Images do not belong in the copy. Retype all the entries below exactly.

----- The records -----

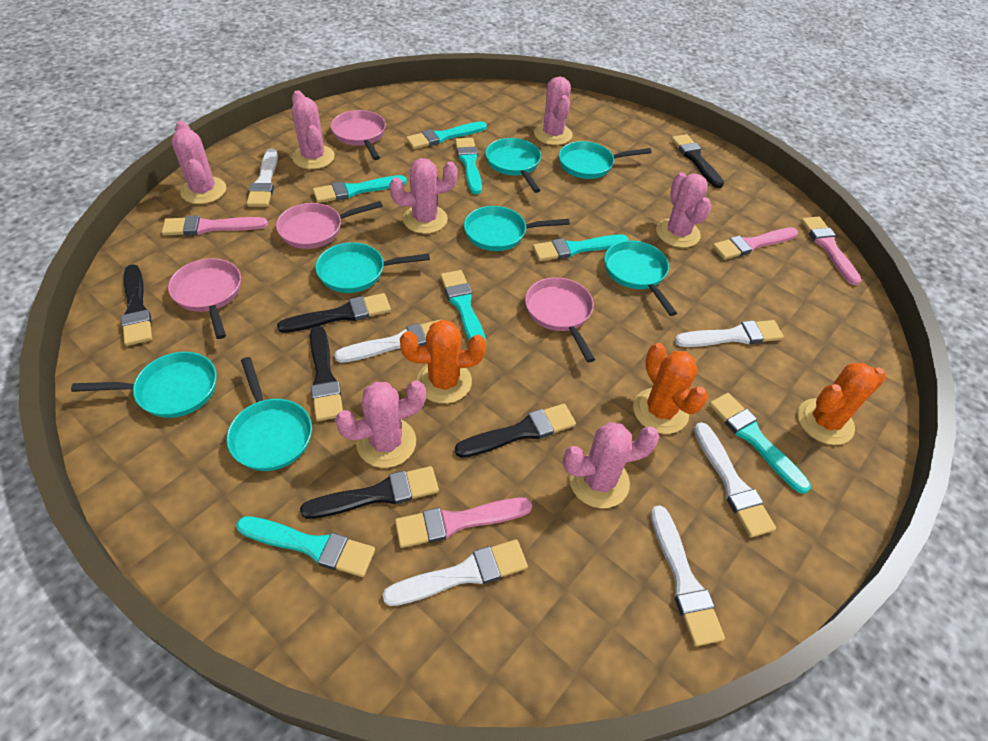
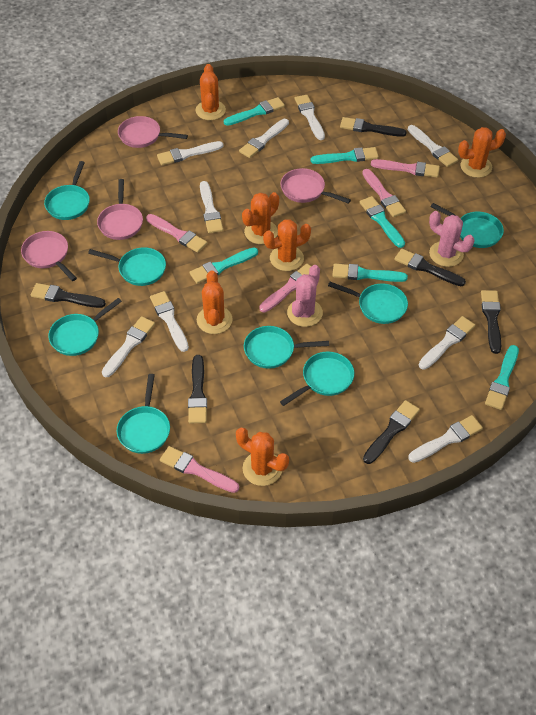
orange cactus: 3 -> 6
pink brush: 4 -> 5
pink cactus: 7 -> 2
turquoise brush: 7 -> 6
turquoise pan: 7 -> 8
white brush: 6 -> 9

-----

* Expected answer *
orange cactus: 3 -> 6
pink brush: 4 -> 5
pink cactus: 7 -> 2
turquoise brush: 7 -> 6
turquoise pan: 7 -> 8
white brush: 6 -> 9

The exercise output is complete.